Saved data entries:
::::

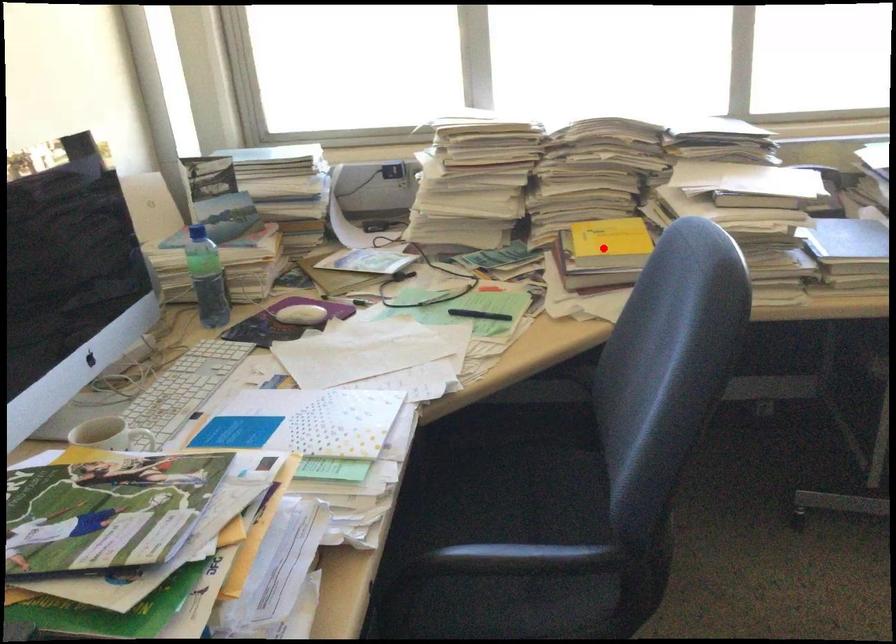
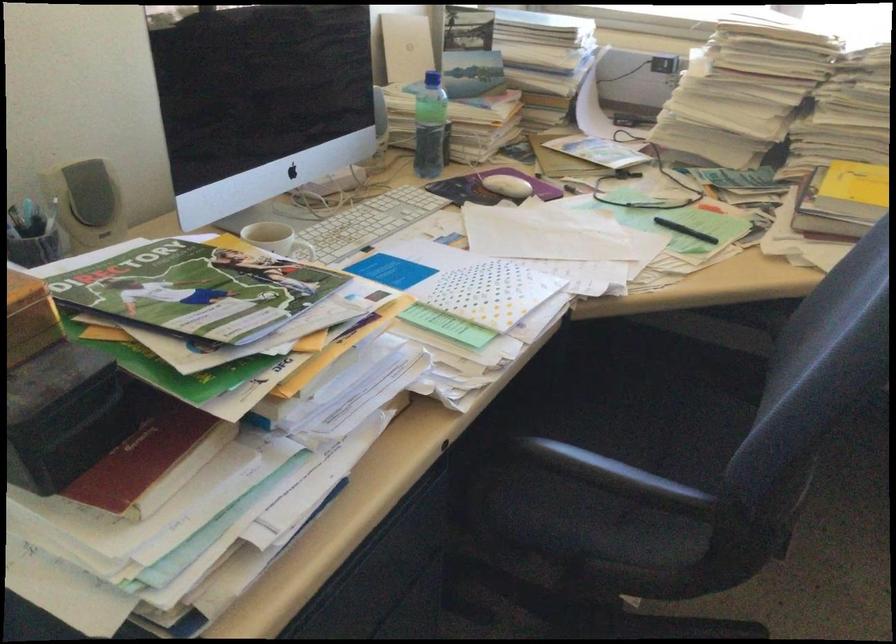
Question: I am providing you with two images of the same scene from different viewpoints. A red point is shown in image1. For the corresponding object point in image2, is it positioned nearer or farther from the camera?

Choices:
 (A) Nearer
 (B) Farther

Answer: (A)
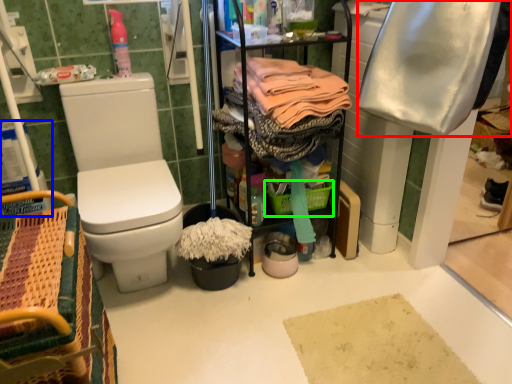
Question: Estimate the real-world distances between objects in this image. Which object is closer to clothing (highlighted by a red box), toilet paper (highlighted by a blue box) or basket (highlighted by a green box)?

Choices:
 (A) toilet paper
 (B) basket

Answer: (B)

::::

* _What needs to be done_
Present every line of the rows above as a numbered list, skipping the blank lines and leaving out the pictures.

* _Expected answer_
1. Question: I am providing you with two images of the same scene from different viewpoints. A red point is shown in image1. For the corresponding object point in image2, is it positioned nearer or farther from the camera?
2. Choices:
3.  (A) Nearer
4.  (B) Farther
5. Answer: (A)
6. Question: Estimate the real-world distances between objects in this image. Which object is closer to clothing (highlighted by a red box), toilet paper (highlighted by a blue box) or basket (highlighted by a green box)?
7. Choices:
8.  (A) toilet paper
9.  (B) basket
10. Answer: (B)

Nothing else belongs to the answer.